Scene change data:
┄┄┄┄┄┄
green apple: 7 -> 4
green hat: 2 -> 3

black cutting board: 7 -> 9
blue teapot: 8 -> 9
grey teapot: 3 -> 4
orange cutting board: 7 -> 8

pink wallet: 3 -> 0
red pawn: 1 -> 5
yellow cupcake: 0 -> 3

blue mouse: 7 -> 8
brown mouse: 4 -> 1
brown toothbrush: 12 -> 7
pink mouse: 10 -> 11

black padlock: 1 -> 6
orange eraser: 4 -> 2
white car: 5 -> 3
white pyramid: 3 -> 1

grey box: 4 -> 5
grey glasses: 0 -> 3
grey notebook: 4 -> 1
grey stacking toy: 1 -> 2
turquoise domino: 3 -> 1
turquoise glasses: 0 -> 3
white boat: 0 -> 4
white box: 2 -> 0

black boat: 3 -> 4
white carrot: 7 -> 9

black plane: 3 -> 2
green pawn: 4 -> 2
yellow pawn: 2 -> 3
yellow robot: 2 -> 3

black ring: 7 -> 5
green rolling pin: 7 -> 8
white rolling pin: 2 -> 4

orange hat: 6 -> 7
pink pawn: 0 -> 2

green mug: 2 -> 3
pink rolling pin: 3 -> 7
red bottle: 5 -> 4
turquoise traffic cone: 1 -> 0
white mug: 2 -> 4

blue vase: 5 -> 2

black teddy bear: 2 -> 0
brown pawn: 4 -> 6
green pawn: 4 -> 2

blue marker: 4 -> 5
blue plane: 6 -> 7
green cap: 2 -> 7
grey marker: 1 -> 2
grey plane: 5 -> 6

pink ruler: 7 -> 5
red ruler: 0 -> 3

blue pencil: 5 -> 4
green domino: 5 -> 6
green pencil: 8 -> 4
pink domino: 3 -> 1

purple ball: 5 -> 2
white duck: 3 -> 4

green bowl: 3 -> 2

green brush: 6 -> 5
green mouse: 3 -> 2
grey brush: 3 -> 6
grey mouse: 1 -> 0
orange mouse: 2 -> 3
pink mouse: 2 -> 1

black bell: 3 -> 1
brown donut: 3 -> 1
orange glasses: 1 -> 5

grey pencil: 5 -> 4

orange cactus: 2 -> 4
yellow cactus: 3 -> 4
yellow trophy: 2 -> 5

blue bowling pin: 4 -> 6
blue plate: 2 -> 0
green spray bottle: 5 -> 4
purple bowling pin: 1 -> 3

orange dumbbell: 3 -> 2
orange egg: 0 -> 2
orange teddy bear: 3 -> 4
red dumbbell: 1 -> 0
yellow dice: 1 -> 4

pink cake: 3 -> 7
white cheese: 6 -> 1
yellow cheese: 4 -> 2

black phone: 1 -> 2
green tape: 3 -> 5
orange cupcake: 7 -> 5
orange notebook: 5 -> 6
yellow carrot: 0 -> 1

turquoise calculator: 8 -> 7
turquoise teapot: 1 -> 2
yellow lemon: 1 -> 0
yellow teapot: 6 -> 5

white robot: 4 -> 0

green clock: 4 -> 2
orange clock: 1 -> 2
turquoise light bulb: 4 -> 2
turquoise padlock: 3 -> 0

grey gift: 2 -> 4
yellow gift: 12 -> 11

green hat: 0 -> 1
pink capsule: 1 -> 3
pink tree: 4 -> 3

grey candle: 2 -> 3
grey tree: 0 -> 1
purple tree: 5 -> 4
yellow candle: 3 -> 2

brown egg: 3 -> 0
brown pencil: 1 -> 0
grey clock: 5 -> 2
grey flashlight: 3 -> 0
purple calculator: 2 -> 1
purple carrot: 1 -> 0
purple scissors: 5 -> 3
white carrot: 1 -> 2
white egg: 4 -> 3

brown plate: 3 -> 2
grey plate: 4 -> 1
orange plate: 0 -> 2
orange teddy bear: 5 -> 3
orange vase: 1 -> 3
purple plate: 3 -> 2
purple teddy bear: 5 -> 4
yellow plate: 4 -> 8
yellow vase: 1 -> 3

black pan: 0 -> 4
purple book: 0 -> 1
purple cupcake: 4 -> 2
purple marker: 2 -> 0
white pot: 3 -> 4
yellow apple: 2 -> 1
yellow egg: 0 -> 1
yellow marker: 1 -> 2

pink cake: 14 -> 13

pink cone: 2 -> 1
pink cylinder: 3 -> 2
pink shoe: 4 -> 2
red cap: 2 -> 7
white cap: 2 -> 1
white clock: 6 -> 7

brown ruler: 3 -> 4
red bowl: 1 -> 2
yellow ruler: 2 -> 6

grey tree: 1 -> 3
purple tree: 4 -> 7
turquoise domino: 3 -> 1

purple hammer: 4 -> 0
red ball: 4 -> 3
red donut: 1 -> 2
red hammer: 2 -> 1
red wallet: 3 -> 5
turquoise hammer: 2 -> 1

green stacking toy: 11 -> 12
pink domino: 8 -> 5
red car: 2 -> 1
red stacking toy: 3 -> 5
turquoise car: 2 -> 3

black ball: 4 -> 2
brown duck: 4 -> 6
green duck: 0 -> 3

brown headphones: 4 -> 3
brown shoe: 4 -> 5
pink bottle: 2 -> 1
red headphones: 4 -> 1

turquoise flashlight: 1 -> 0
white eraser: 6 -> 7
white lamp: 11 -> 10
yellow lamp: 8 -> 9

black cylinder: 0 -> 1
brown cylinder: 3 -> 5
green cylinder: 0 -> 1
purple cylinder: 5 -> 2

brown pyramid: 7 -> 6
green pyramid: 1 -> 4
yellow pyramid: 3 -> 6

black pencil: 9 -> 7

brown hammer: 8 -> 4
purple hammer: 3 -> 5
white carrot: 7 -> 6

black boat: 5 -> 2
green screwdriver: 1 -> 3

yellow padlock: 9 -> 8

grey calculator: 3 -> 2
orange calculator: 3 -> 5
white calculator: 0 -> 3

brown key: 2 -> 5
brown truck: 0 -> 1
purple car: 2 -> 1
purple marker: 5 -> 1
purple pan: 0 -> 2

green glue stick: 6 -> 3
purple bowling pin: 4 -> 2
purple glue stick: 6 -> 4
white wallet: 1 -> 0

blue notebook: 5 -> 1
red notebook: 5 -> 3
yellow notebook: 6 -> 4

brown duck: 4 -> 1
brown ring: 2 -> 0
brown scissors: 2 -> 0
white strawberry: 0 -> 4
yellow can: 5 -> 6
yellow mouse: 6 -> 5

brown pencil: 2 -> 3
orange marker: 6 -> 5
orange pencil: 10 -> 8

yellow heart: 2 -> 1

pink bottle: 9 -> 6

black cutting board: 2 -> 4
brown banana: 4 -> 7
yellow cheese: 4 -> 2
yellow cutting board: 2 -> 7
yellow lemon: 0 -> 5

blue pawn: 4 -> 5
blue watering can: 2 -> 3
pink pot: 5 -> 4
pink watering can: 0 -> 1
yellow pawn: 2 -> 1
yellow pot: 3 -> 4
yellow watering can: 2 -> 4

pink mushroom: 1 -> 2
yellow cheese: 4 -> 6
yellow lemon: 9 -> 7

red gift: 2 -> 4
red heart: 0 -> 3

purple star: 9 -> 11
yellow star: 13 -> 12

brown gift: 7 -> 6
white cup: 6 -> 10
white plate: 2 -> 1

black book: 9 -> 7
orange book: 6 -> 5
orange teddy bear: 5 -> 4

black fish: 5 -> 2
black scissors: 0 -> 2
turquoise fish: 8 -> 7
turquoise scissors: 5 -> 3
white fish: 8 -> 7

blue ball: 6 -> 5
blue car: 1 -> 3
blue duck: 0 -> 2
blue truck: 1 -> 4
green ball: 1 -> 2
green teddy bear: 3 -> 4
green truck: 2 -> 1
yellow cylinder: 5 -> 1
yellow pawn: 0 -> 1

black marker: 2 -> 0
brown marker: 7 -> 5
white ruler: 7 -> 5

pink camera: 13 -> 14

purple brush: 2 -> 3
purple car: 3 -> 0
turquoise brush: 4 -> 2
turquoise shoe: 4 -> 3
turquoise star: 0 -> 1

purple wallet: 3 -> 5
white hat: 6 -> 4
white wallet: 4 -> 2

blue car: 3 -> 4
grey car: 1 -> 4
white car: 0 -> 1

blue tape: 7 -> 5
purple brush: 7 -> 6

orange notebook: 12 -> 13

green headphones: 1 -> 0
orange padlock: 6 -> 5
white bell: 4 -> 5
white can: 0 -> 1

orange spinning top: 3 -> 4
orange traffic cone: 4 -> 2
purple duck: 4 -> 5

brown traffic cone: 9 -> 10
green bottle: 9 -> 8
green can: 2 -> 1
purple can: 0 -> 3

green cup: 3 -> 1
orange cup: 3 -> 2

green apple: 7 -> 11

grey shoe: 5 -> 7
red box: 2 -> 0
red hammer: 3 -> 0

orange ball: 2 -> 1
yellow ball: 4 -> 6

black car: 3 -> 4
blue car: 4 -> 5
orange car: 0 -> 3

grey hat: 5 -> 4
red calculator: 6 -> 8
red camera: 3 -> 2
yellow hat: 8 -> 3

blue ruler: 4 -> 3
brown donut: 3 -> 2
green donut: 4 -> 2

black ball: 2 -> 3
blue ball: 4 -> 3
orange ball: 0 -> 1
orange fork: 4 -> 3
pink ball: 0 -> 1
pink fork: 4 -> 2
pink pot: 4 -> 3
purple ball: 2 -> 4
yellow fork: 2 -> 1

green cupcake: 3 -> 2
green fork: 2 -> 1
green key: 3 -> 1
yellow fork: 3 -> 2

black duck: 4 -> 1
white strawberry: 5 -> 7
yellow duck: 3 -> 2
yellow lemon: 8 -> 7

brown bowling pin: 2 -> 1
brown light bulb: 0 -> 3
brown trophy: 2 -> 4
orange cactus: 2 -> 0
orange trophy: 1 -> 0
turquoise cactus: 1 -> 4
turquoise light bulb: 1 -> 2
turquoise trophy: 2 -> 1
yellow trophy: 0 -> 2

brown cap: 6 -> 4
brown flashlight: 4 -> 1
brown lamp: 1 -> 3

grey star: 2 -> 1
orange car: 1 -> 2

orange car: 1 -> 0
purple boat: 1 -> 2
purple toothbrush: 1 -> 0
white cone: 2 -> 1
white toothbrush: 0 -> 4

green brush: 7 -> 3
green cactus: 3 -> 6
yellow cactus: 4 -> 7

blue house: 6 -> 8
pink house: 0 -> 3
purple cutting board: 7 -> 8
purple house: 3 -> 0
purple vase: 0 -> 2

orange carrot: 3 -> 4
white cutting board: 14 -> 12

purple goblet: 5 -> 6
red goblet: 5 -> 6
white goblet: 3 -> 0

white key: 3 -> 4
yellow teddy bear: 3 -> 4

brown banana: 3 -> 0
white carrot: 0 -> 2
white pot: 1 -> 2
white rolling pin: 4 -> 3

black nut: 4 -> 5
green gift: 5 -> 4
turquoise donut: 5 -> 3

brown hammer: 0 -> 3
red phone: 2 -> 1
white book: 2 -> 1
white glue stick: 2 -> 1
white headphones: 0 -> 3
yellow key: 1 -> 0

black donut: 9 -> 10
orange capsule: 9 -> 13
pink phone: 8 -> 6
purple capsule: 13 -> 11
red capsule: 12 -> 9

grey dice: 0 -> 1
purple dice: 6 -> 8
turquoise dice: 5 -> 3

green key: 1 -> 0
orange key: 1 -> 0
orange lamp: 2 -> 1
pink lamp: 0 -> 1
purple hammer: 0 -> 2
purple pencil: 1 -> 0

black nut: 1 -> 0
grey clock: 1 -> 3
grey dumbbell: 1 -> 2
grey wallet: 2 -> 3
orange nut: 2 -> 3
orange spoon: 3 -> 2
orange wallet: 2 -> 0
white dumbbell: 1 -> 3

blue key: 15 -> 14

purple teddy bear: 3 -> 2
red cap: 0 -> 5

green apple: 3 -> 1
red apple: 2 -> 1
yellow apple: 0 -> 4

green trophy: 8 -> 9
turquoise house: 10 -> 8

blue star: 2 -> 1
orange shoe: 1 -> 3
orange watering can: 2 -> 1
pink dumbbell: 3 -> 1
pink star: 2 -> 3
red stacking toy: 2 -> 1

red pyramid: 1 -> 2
┄┄┄┄┄┄
## Action item
From the line holding "brown trophy: 2 -> 4" through the last line above, reproduce each line exactly and add nothing.

## Result
brown trophy: 2 -> 4
orange cactus: 2 -> 0
orange trophy: 1 -> 0
turquoise cactus: 1 -> 4
turquoise light bulb: 1 -> 2
turquoise trophy: 2 -> 1
yellow trophy: 0 -> 2

brown cap: 6 -> 4
brown flashlight: 4 -> 1
brown lamp: 1 -> 3

grey star: 2 -> 1
orange car: 1 -> 2

orange car: 1 -> 0
purple boat: 1 -> 2
purple toothbrush: 1 -> 0
white cone: 2 -> 1
white toothbrush: 0 -> 4

green brush: 7 -> 3
green cactus: 3 -> 6
yellow cactus: 4 -> 7

blue house: 6 -> 8
pink house: 0 -> 3
purple cutting board: 7 -> 8
purple house: 3 -> 0
purple vase: 0 -> 2

orange carrot: 3 -> 4
white cutting board: 14 -> 12

purple goblet: 5 -> 6
red goblet: 5 -> 6
white goblet: 3 -> 0

white key: 3 -> 4
yellow teddy bear: 3 -> 4

brown banana: 3 -> 0
white carrot: 0 -> 2
white pot: 1 -> 2
white rolling pin: 4 -> 3

black nut: 4 -> 5
green gift: 5 -> 4
turquoise donut: 5 -> 3

brown hammer: 0 -> 3
red phone: 2 -> 1
white book: 2 -> 1
white glue stick: 2 -> 1
white headphones: 0 -> 3
yellow key: 1 -> 0

black donut: 9 -> 10
orange capsule: 9 -> 13
pink phone: 8 -> 6
purple capsule: 13 -> 11
red capsule: 12 -> 9

grey dice: 0 -> 1
purple dice: 6 -> 8
turquoise dice: 5 -> 3

green key: 1 -> 0
orange key: 1 -> 0
orange lamp: 2 -> 1
pink lamp: 0 -> 1
purple hammer: 0 -> 2
purple pencil: 1 -> 0

black nut: 1 -> 0
grey clock: 1 -> 3
grey dumbbell: 1 -> 2
grey wallet: 2 -> 3
orange nut: 2 -> 3
orange spoon: 3 -> 2
orange wallet: 2 -> 0
white dumbbell: 1 -> 3

blue key: 15 -> 14

purple teddy bear: 3 -> 2
red cap: 0 -> 5

green apple: 3 -> 1
red apple: 2 -> 1
yellow apple: 0 -> 4

green trophy: 8 -> 9
turquoise house: 10 -> 8

blue star: 2 -> 1
orange shoe: 1 -> 3
orange watering can: 2 -> 1
pink dumbbell: 3 -> 1
pink star: 2 -> 3
red stacking toy: 2 -> 1

red pyramid: 1 -> 2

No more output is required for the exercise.